**TASK**
Set the records down again exactly, apart from any pictures in them.

--*--

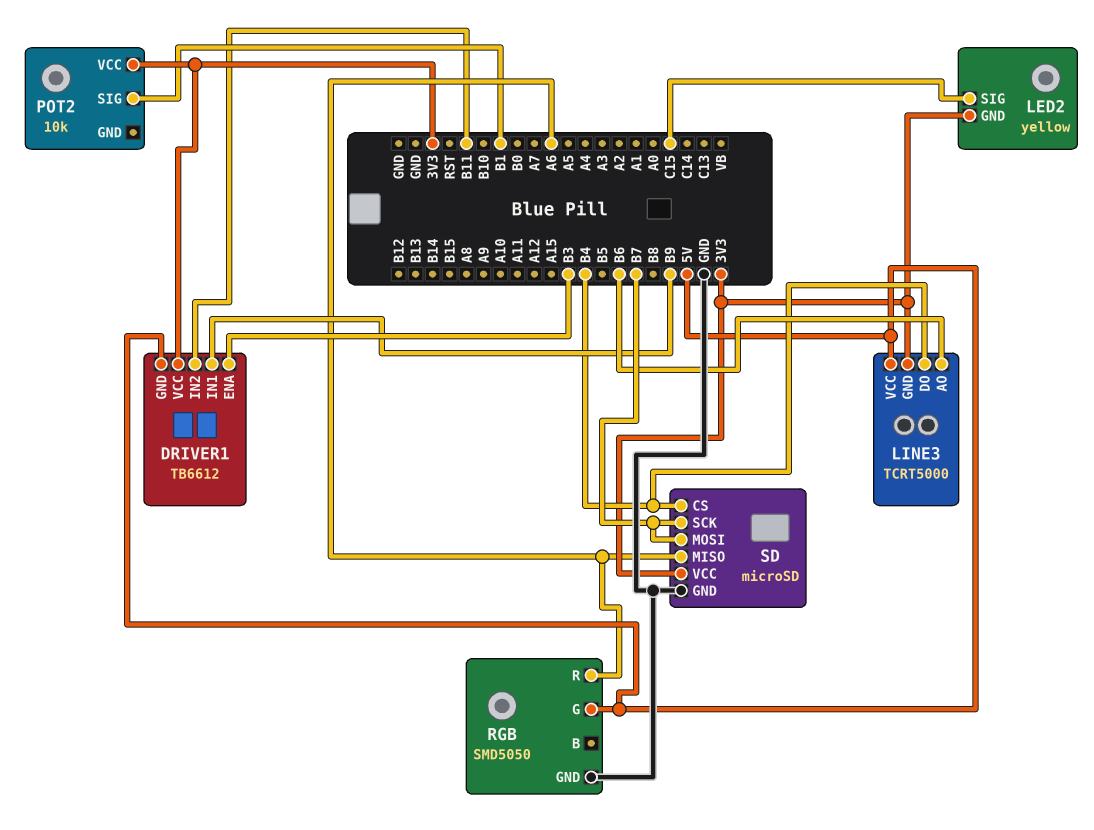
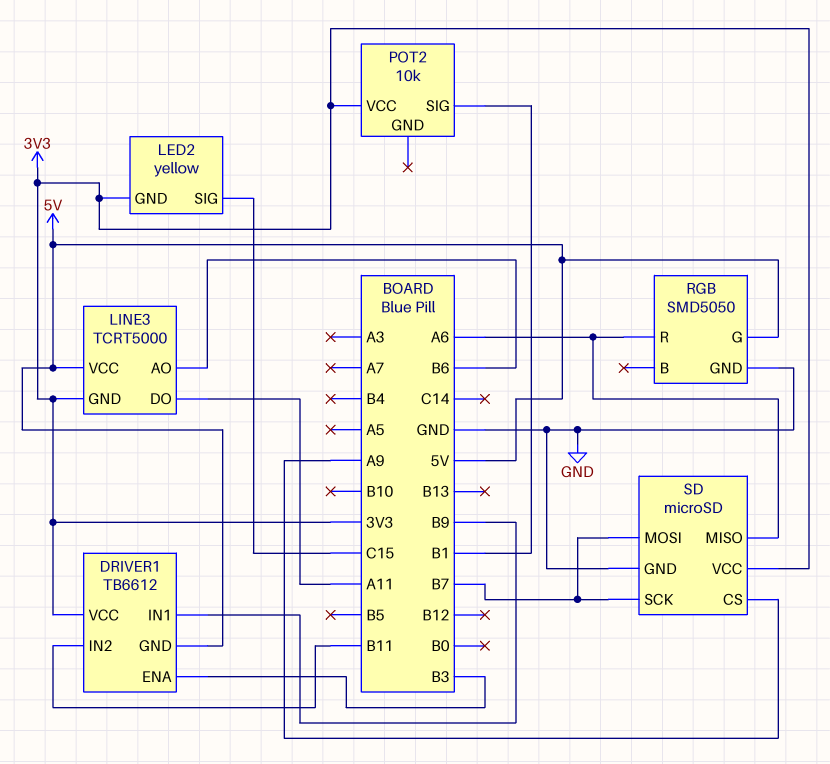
LINE3 pin DO: B4 -> A11
SD pin CS: B4 -> A9

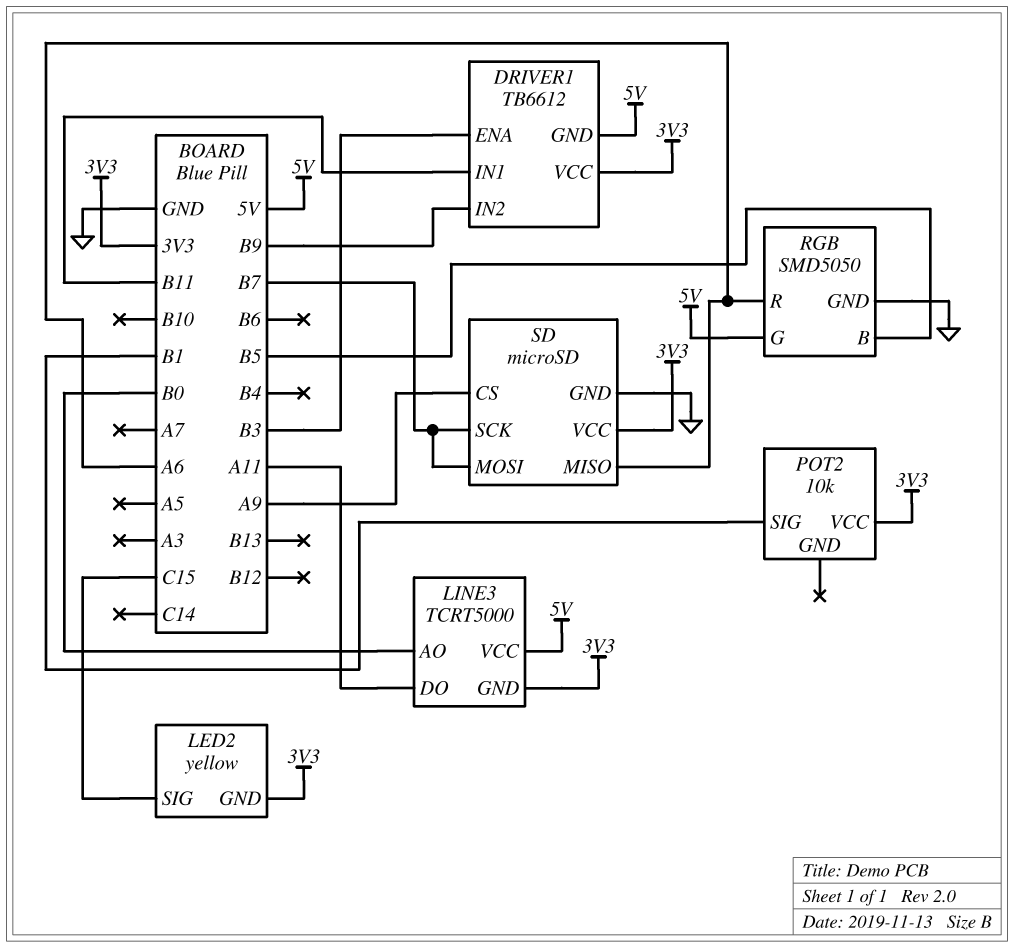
DRIVER1 pin IN1: B9 -> B11
DRIVER1 pin IN2: B11 -> B9
LINE3 pin AO: B6 -> B0
RGB pin B: none -> B5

--*--

**ANSWER TO THE EXERCISE**
LINE3 pin DO: B4 -> A11
SD pin CS: B4 -> A9

DRIVER1 pin IN1: B9 -> B11
DRIVER1 pin IN2: B11 -> B9
LINE3 pin AO: B6 -> B0
RGB pin B: none -> B5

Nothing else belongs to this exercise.